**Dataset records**
----------

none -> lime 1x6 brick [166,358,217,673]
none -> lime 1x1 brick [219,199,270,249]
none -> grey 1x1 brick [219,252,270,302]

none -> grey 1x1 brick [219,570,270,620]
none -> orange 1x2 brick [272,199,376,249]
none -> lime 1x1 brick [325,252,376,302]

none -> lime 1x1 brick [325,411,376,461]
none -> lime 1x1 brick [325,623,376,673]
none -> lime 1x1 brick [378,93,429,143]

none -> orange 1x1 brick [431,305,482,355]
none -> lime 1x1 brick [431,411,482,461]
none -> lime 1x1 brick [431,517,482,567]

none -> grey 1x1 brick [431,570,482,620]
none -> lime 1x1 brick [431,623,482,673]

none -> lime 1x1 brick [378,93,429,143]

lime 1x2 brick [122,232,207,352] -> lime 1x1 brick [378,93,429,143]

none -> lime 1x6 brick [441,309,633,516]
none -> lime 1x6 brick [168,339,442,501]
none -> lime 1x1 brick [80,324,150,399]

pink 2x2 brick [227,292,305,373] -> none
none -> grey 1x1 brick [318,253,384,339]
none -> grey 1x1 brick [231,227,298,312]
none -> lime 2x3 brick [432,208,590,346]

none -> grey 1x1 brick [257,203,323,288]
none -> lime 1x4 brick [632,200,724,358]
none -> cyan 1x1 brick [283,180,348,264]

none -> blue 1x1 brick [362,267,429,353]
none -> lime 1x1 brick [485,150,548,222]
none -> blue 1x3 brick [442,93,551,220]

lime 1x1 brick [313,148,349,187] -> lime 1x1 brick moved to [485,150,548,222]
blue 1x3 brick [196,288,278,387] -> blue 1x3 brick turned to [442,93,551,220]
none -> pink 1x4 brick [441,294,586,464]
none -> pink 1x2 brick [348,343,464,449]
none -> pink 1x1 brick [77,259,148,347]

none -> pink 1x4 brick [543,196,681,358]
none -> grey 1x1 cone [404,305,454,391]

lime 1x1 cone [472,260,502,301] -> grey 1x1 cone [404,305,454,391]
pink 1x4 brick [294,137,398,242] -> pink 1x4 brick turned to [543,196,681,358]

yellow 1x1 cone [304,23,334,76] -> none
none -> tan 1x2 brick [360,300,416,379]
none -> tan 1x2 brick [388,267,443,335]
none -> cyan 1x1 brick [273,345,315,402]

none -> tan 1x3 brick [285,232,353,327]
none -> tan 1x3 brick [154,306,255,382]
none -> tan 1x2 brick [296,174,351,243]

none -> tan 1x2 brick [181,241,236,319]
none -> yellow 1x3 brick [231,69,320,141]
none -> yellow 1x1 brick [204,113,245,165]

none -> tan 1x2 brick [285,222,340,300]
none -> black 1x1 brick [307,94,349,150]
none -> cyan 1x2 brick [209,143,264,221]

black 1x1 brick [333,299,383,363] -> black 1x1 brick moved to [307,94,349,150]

----------

**Exercise**
Scan each line above for the string "pink". Give the tally and nothing else.

**Response below**
6